**ACTIVITY**
Going line by line through the records below, write out everything starting with the line containing "sofa: (201, 166) -> (275, 337), removed" and going on through the line containing "window: (200, 440) -> (176, 310), moved", exactly and inclusively. Pictures do not go in.

**DATA LISTING**
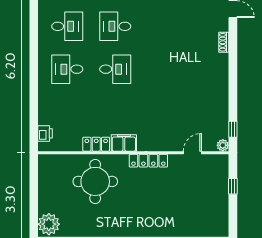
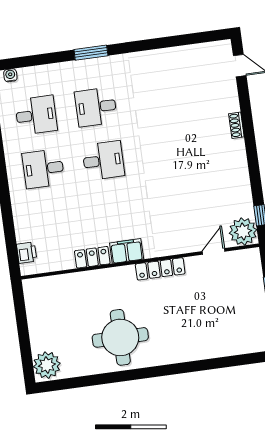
shoe rack: (224, 42) -> (236, 125), moved
plant: (223, 145) -> (243, 231), width x1.88, depth x1.88
round table: (95, 181) -> (120, 337), moved

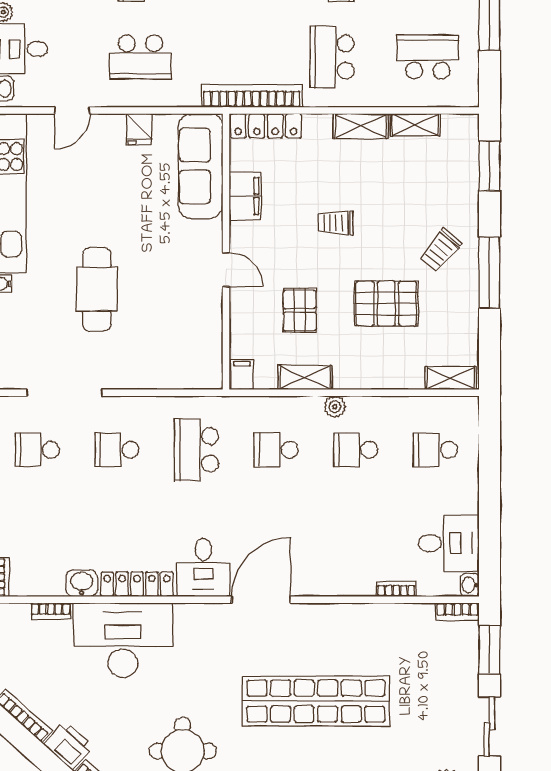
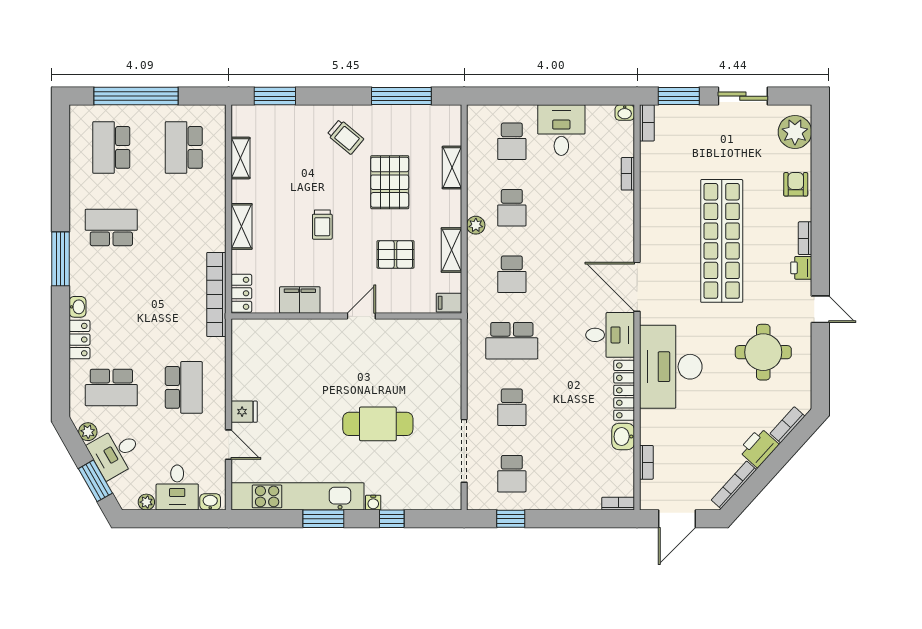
school desk: (332, 57) -> (184, 227), removed
locker: (266, 126) -> (241, 293), width x0.66
shelving: (361, 126) -> (242, 226), moved
fridge: (139, 129) -> (244, 412), moved
sofa: (201, 166) -> (275, 337), removed
window: (489, 272) -> (401, 96), moved
shelving: (451, 378) -> (452, 168), moved
desk: (449, 543) -> (561, 130), moved
desk: (123, 640) -> (671, 367), moved

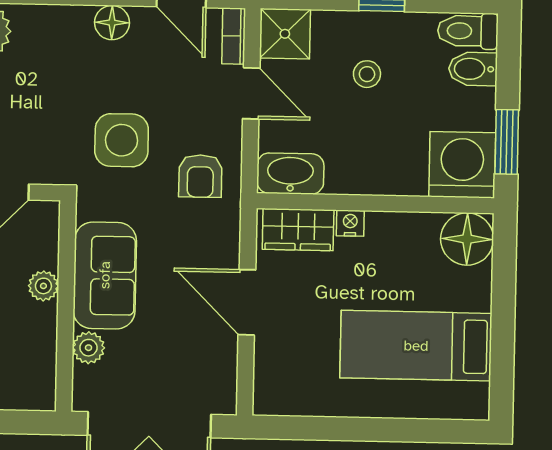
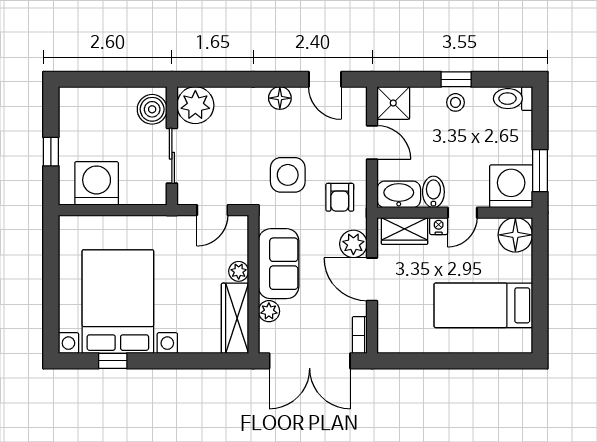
bookcase: (234, 36) -> (360, 335), moved
bidet: (473, 69) -> (433, 192), moved, turned 90
stool: (367, 74) -> (455, 102), moved
door: (387, 203) -> (462, 213), added
plant: (220, 248) -> (353, 244), added
wardrobe: (36, 358) -> (235, 318), added

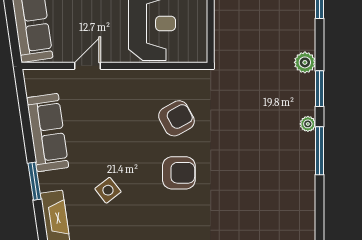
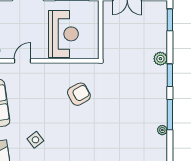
plant: (308, 124) -> (162, 130), moved
armchair: (179, 173) -> (80, 129), removed

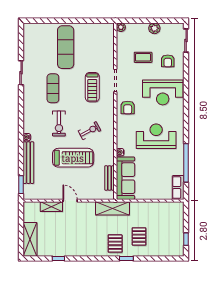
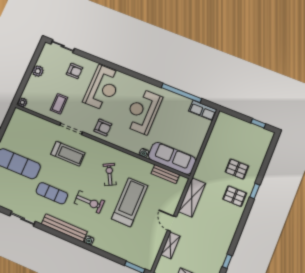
coffee table: (143, 57) -> (59, 104), moved
bench: (28, 163) -> (64, 228), moved
door: (70, 201) -> (172, 224), hinge flipped
shelving: (112, 208) -> (192, 197), moved

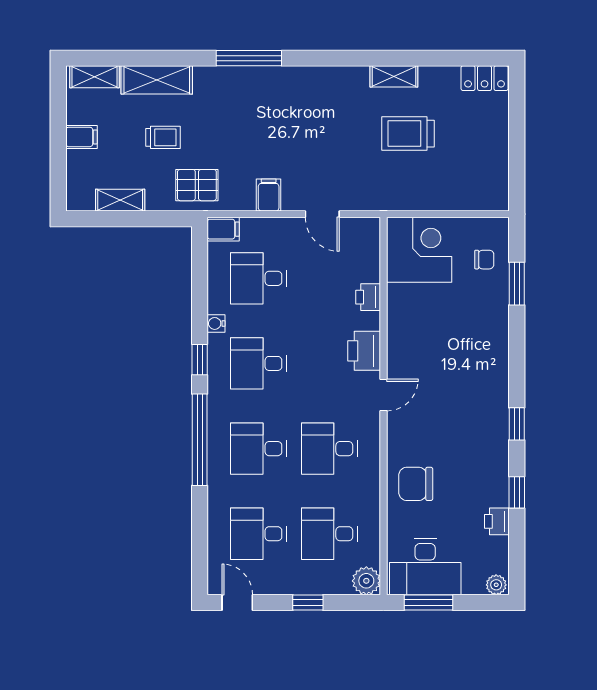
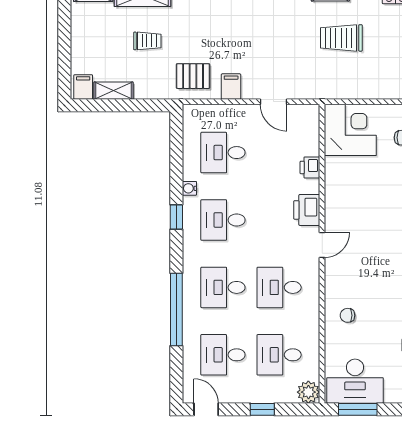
filing cabinet: (81, 137) -> (83, 87), moved, turned -90
pallet: (197, 185) -> (193, 76), moved
filing cabinet: (223, 229) -> (195, 114), removed
window: (200, 440) -> (176, 310), moved
chair: (416, 484) -> (348, 315), width x0.54, depth x0.54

**RESULT OF THIS EXERCISE**
sofa: (201, 166) -> (275, 337), removed
window: (489, 272) -> (401, 96), moved
shelving: (451, 378) -> (452, 168), moved
desk: (449, 543) -> (561, 130), moved
desk: (123, 640) -> (671, 367), moved

bookcase: (234, 36) -> (360, 335), moved
bidet: (473, 69) -> (433, 192), moved, turned 90
stool: (367, 74) -> (455, 102), moved
door: (387, 203) -> (462, 213), added
plant: (220, 248) -> (353, 244), added
wardrobe: (36, 358) -> (235, 318), added

plant: (308, 124) -> (162, 130), moved
armchair: (179, 173) -> (80, 129), removed

coffee table: (143, 57) -> (59, 104), moved
bench: (28, 163) -> (64, 228), moved
door: (70, 201) -> (172, 224), hinge flipped
shelving: (112, 208) -> (192, 197), moved

filing cabinet: (81, 137) -> (83, 87), moved, turned -90
pallet: (197, 185) -> (193, 76), moved
filing cabinet: (223, 229) -> (195, 114), removed
window: (200, 440) -> (176, 310), moved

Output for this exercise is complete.